* [What to produce]:
Return every line below exactly as written.
##### Information given #####
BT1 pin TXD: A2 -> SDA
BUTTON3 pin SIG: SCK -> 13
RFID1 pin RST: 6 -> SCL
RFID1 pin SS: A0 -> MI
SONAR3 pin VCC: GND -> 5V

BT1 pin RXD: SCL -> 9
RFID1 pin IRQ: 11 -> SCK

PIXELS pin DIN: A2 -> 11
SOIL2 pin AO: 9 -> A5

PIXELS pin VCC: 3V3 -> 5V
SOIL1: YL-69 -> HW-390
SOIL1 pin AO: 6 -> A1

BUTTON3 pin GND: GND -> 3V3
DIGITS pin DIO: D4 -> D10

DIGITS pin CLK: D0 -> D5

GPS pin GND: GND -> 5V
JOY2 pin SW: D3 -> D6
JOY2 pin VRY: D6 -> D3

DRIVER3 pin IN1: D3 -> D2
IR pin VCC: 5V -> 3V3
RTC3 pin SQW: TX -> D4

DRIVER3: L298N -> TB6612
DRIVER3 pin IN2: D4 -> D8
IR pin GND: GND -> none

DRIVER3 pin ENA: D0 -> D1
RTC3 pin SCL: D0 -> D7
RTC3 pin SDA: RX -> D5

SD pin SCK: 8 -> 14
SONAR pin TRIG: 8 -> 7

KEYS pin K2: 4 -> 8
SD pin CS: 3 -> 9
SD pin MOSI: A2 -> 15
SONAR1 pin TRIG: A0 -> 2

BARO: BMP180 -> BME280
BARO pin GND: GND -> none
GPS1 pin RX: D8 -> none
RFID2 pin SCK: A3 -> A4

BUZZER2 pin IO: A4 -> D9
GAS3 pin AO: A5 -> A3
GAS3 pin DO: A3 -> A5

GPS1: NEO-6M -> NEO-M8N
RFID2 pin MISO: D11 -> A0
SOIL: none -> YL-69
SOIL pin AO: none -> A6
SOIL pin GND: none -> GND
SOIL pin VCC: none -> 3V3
#####
* [Solution for this exercise]:
BT1 pin TXD: A2 -> SDA
BUTTON3 pin SIG: SCK -> 13
RFID1 pin RST: 6 -> SCL
RFID1 pin SS: A0 -> MI
SONAR3 pin VCC: GND -> 5V

BT1 pin RXD: SCL -> 9
RFID1 pin IRQ: 11 -> SCK

PIXELS pin DIN: A2 -> 11
SOIL2 pin AO: 9 -> A5

PIXELS pin VCC: 3V3 -> 5V
SOIL1: YL-69 -> HW-390
SOIL1 pin AO: 6 -> A1

BUTTON3 pin GND: GND -> 3V3
DIGITS pin DIO: D4 -> D10

DIGITS pin CLK: D0 -> D5

GPS pin GND: GND -> 5V
JOY2 pin SW: D3 -> D6
JOY2 pin VRY: D6 -> D3

DRIVER3 pin IN1: D3 -> D2
IR pin VCC: 5V -> 3V3
RTC3 pin SQW: TX -> D4

DRIVER3: L298N -> TB6612
DRIVER3 pin IN2: D4 -> D8
IR pin GND: GND -> none

DRIVER3 pin ENA: D0 -> D1
RTC3 pin SCL: D0 -> D7
RTC3 pin SDA: RX -> D5

SD pin SCK: 8 -> 14
SONAR pin TRIG: 8 -> 7

KEYS pin K2: 4 -> 8
SD pin CS: 3 -> 9
SD pin MOSI: A2 -> 15
SONAR1 pin TRIG: A0 -> 2

BARO: BMP180 -> BME280
BARO pin GND: GND -> none
GPS1 pin RX: D8 -> none
RFID2 pin SCK: A3 -> A4

BUZZER2 pin IO: A4 -> D9
GAS3 pin AO: A5 -> A3
GAS3 pin DO: A3 -> A5

GPS1: NEO-6M -> NEO-M8N
RFID2 pin MISO: D11 -> A0
SOIL: none -> YL-69
SOIL pin AO: none -> A6
SOIL pin GND: none -> GND
SOIL pin VCC: none -> 3V3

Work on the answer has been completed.